→ What you need to do: Look for the word "camera" in the entries below, then copy every line that has it.

→ Study material:

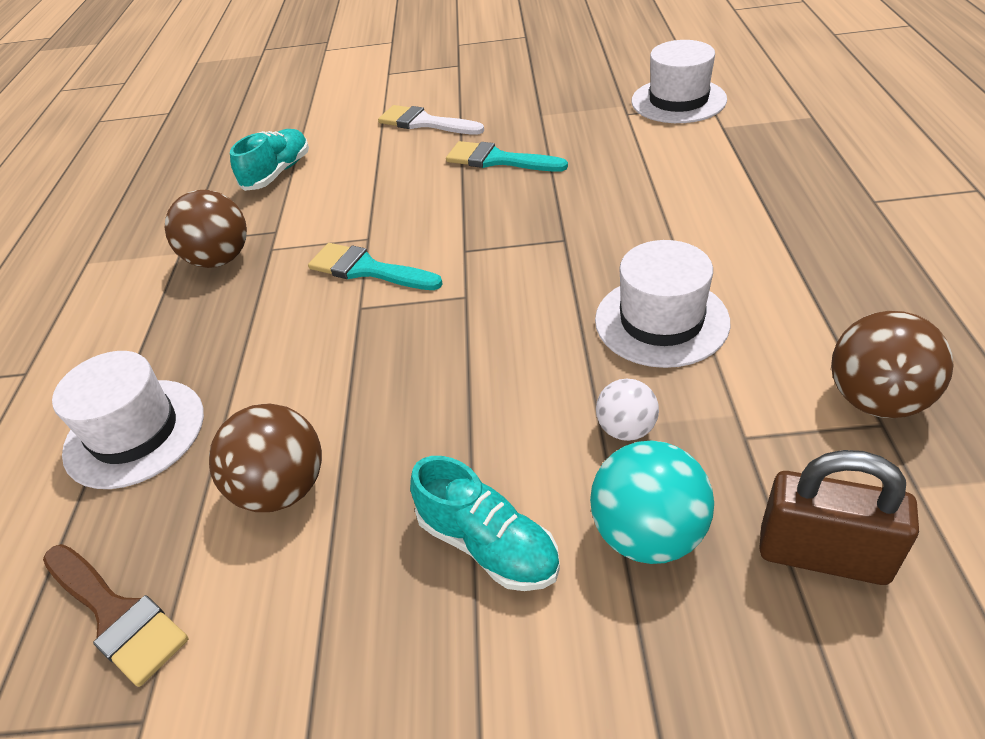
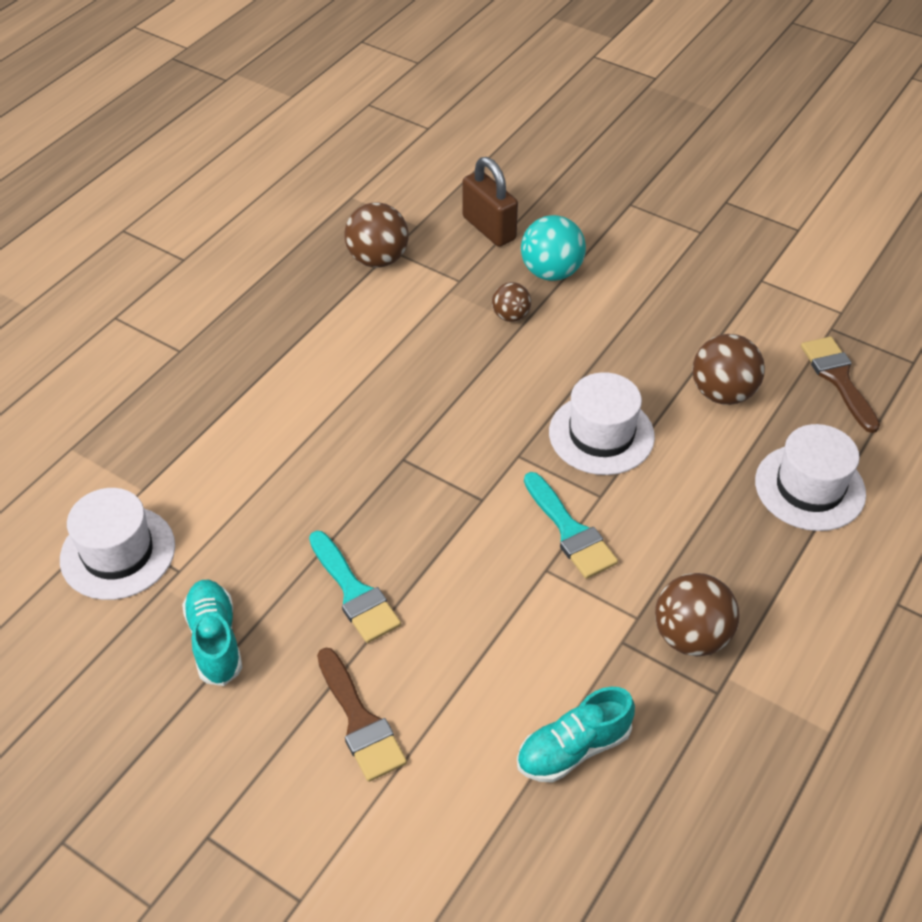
camera: 150 degrees left, 5 degrees up
white brush [378,105,484,135] -> brown brush [317,647,407,782]
turquoise shoe [410,456,560,591] -> turquoise shoe moved to [182,580,242,686]
white hat [595,240,730,368] -> white hat moved to [549,372,655,475]
white ball [596,379,659,441] -> brown ball [492,282,531,322]

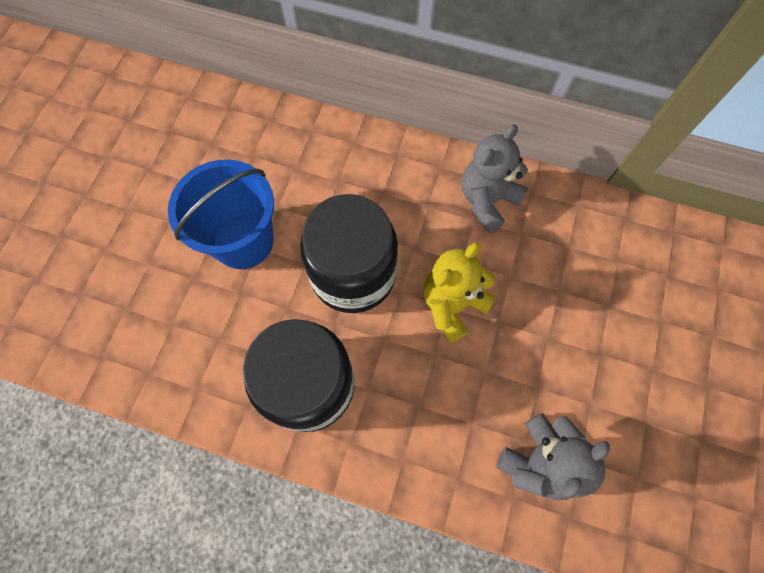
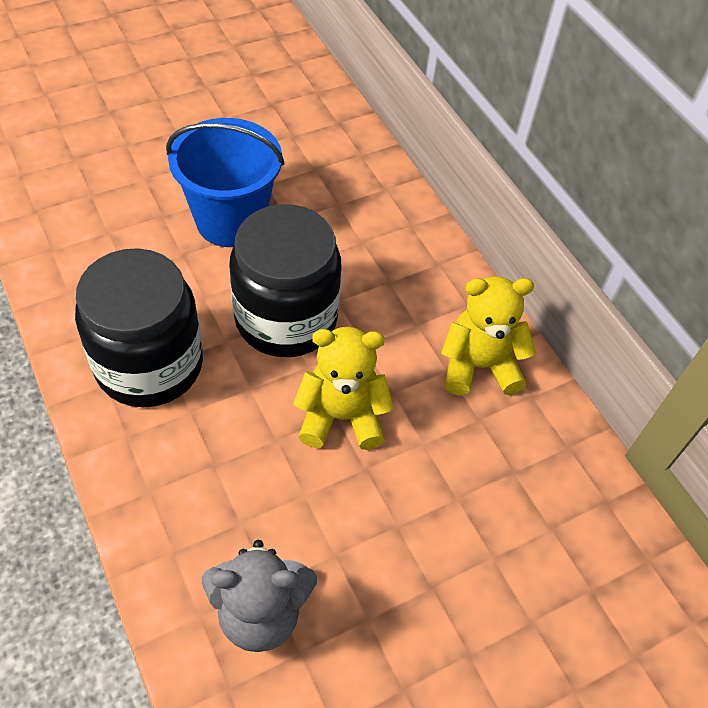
camera: 40 degrees right, 15 degrees down
grey teddy bear [462,124,528,233] -> yellow teddy bear [441,276,536,396]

→ Exercise solution:
camera: 150 degrees left, 5 degrees up
camera: 40 degrees right, 15 degrees down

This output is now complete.